ASSIGNMENT: Find every line in the records below that holds the word "calculator", and copy each one.

SOURCE MATERIAL:
========================
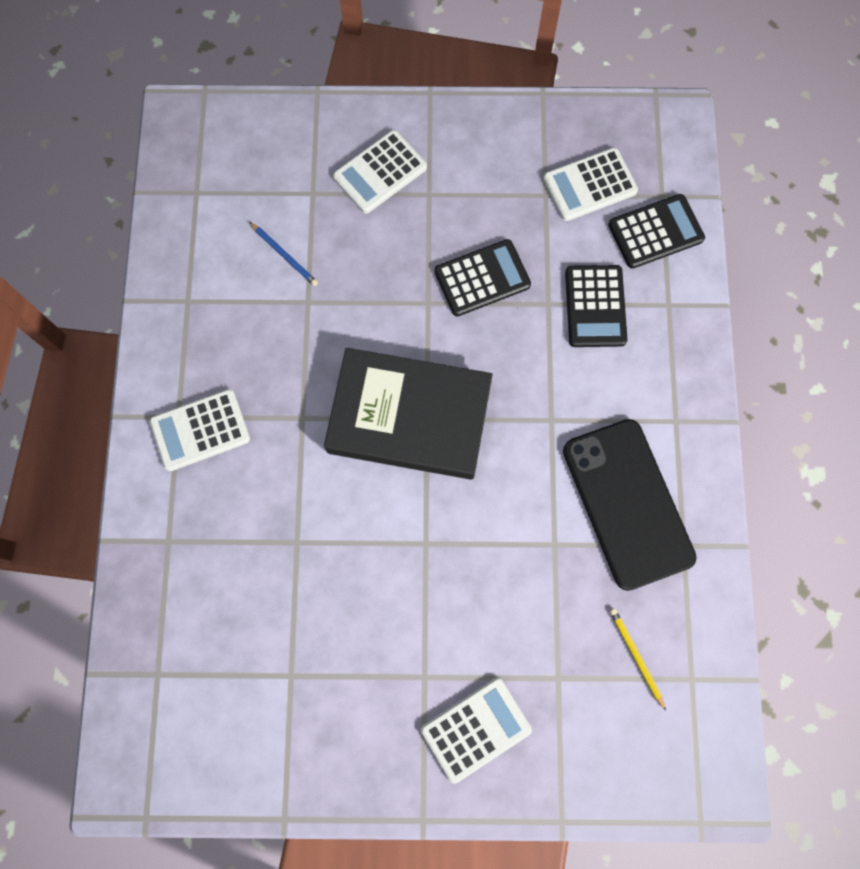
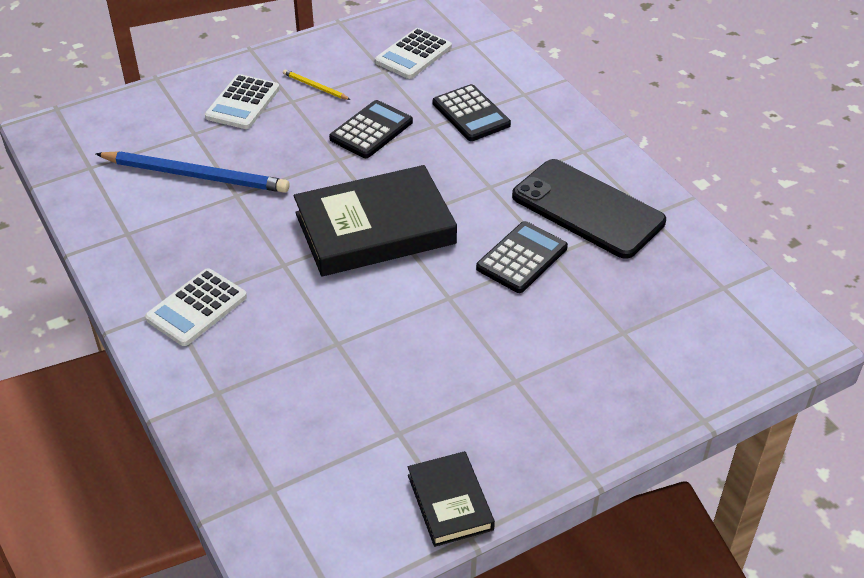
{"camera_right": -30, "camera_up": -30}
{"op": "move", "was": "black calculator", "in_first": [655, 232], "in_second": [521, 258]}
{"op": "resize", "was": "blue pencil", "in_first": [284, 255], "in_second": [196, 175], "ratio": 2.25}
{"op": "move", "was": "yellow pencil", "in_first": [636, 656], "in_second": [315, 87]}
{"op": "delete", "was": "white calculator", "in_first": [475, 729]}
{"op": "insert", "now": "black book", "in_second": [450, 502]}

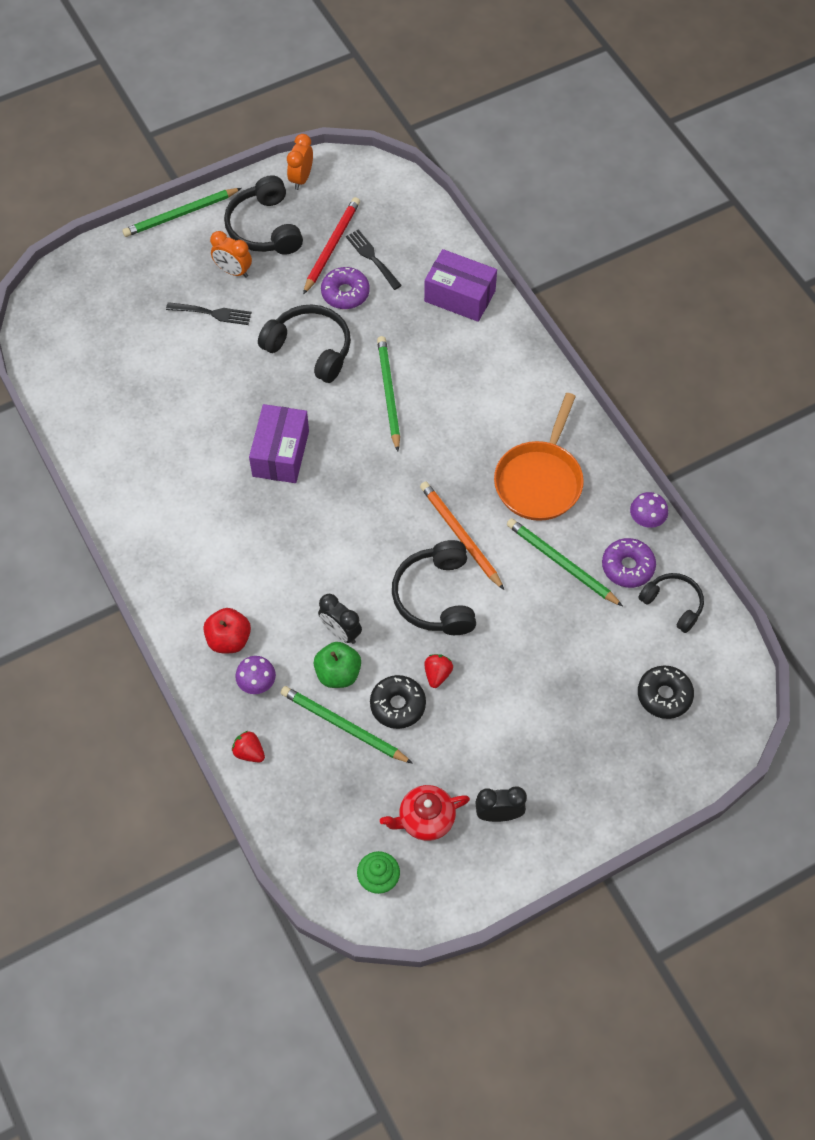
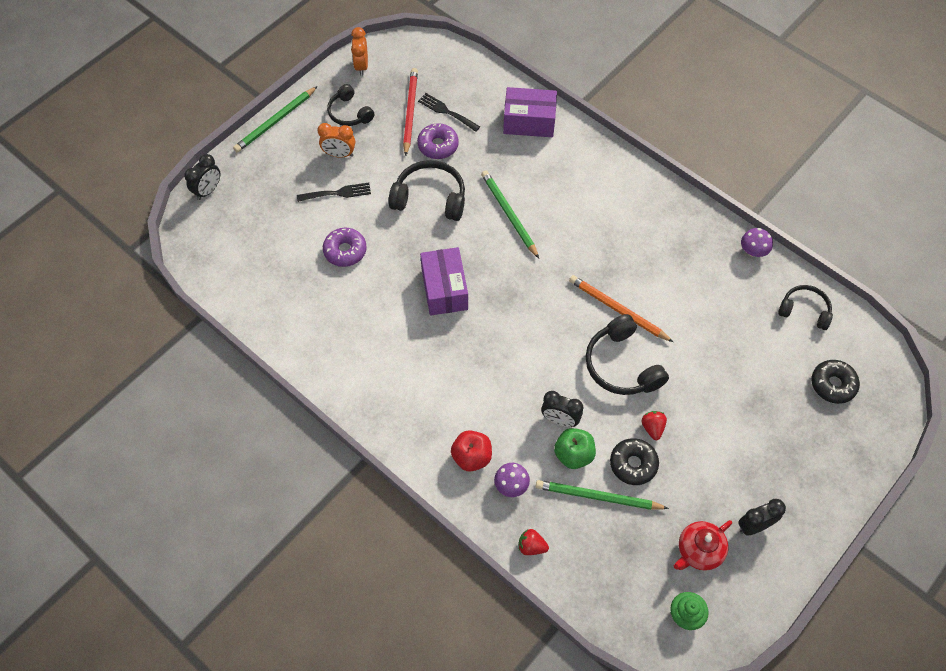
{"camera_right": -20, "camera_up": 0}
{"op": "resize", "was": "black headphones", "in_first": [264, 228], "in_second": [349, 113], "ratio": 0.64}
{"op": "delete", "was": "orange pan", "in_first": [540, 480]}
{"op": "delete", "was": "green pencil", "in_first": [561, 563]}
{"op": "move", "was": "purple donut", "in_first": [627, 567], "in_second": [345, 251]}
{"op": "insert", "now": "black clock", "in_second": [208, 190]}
========================
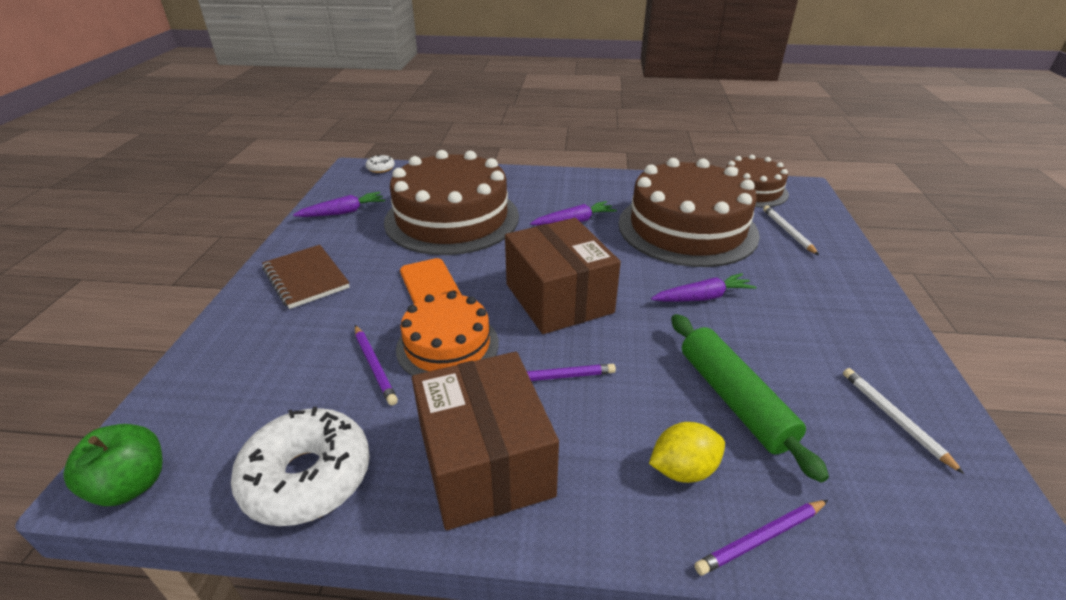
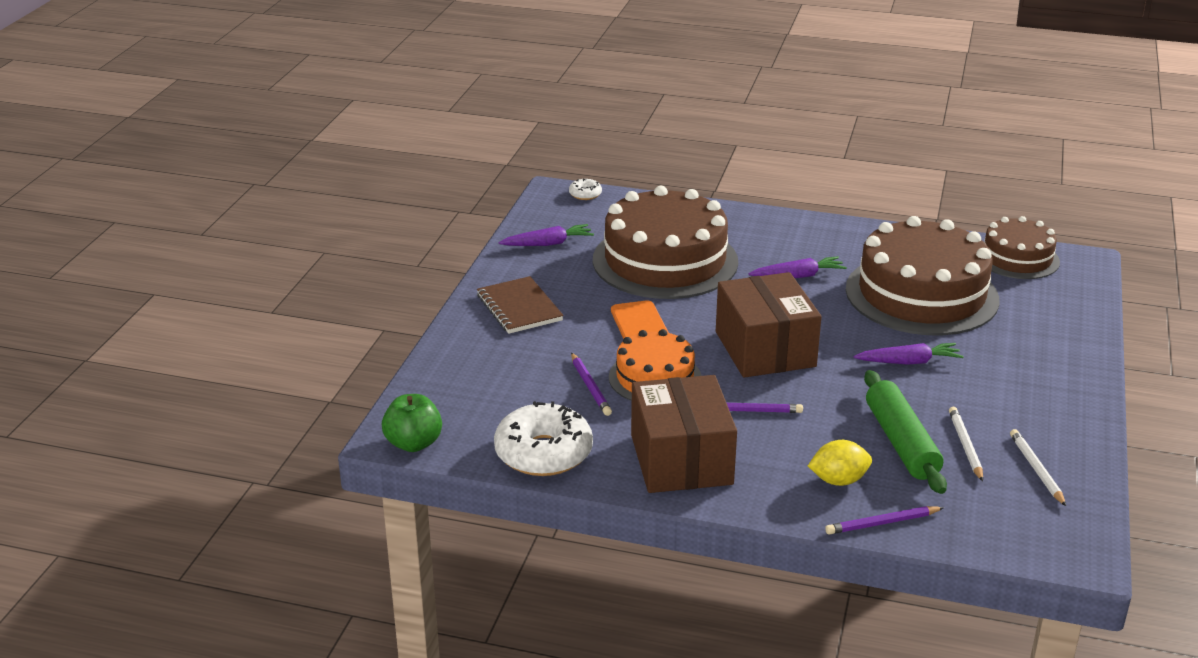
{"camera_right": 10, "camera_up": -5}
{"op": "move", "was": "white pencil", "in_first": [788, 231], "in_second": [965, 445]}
========================
EXERCISE RESULT:
{"op": "move", "was": "black calculator", "in_first": [655, 232], "in_second": [521, 258]}
{"op": "delete", "was": "white calculator", "in_first": [475, 729]}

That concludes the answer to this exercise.